[Supplied material]:
⟨

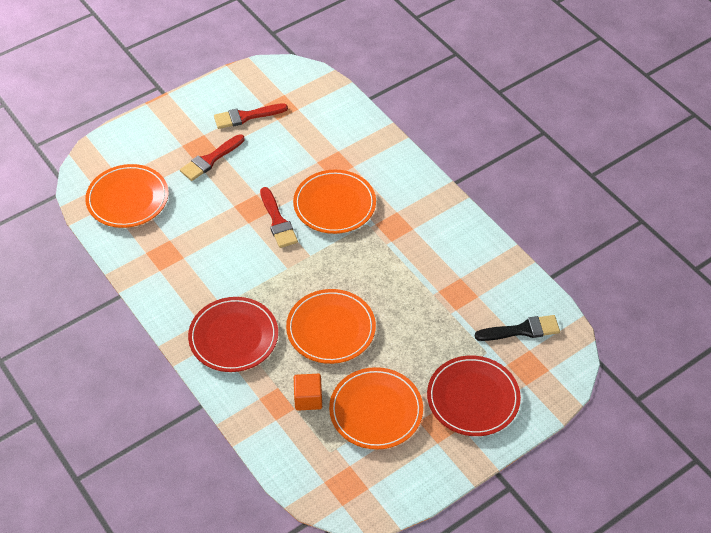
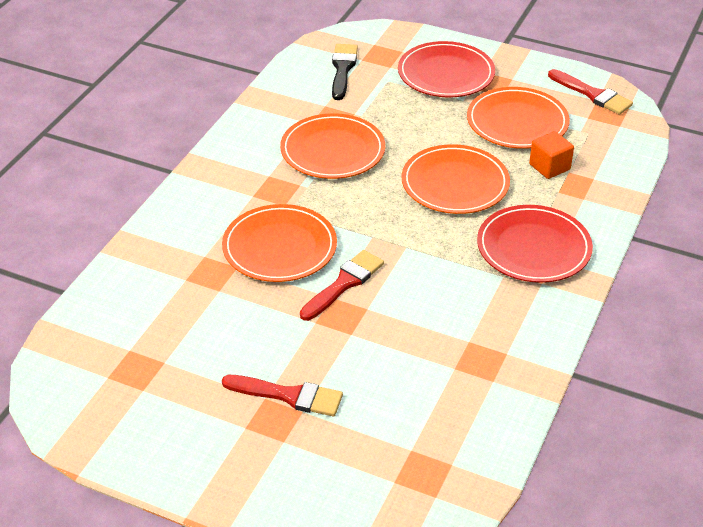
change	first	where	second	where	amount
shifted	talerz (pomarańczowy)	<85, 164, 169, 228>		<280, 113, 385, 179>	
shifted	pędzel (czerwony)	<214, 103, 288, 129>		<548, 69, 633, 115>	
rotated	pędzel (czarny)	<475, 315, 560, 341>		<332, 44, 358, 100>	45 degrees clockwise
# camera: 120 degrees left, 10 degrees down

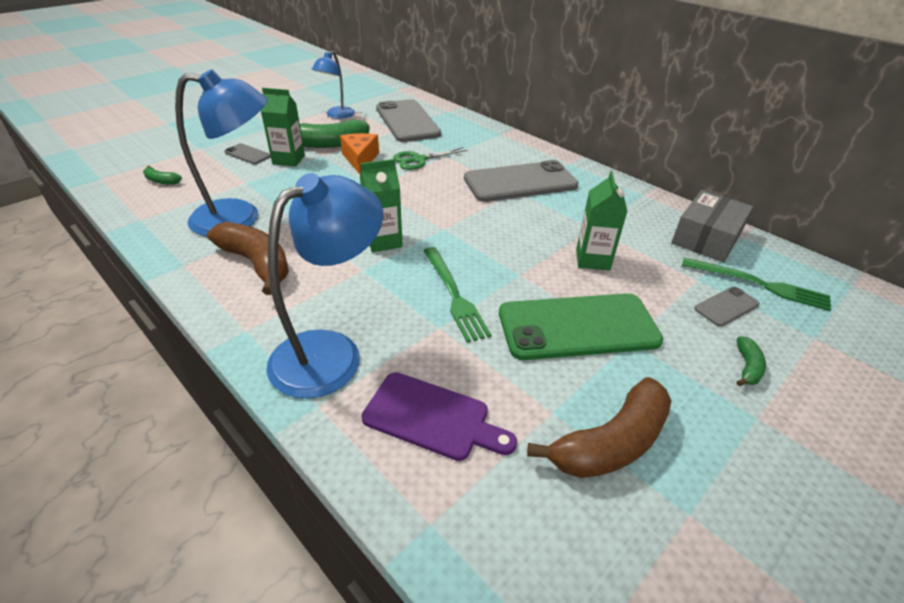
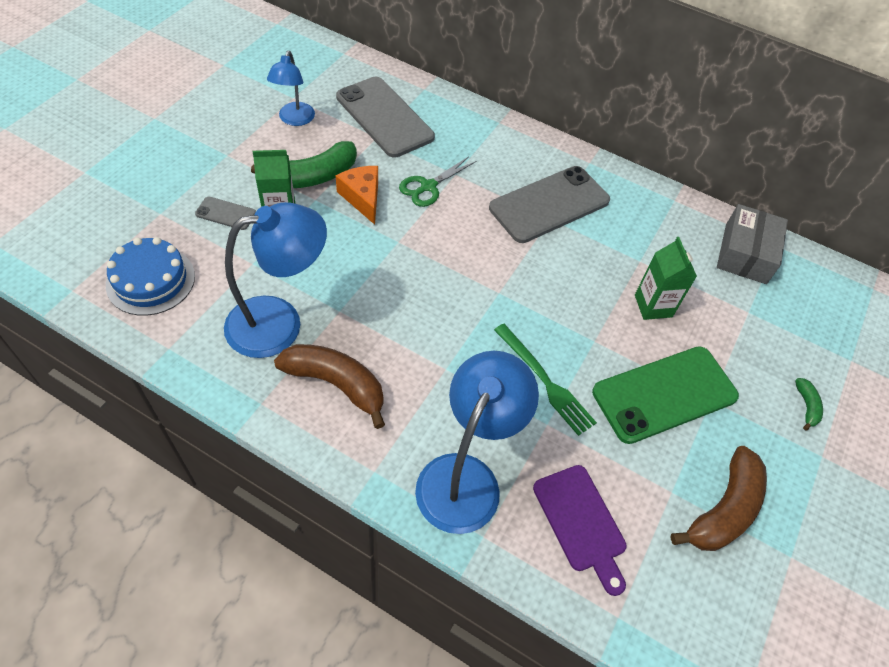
change	first	where	second	where	amount
swapped	banan (zielony)	<143, 166, 182, 185>	tort (niebieski)	<106, 237, 195, 316>	
gone	karton mleka (zielony)	<360, 159, 403, 252>			
rotated	deska do krojenia (fioletowy)	<362, 372, 517, 461>		<533, 465, 627, 596>	60 degrees clockwise
gone	widelec (zielony)	<682, 257, 831, 311>			
gone	telefon (szary)	<694, 287, 760, 327>			
# camera: 20 degrees left, 15 degrees up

⟩

[Aim of the exercise]:
All lines from the one that contains "287, 760, 327>" to the end of the records above are to be copied exactly; leave out the rest.

[Solution to this exercise]:
gone	telefon (szary)	<694, 287, 760, 327>			
# camera: 20 degrees left, 15 degrees up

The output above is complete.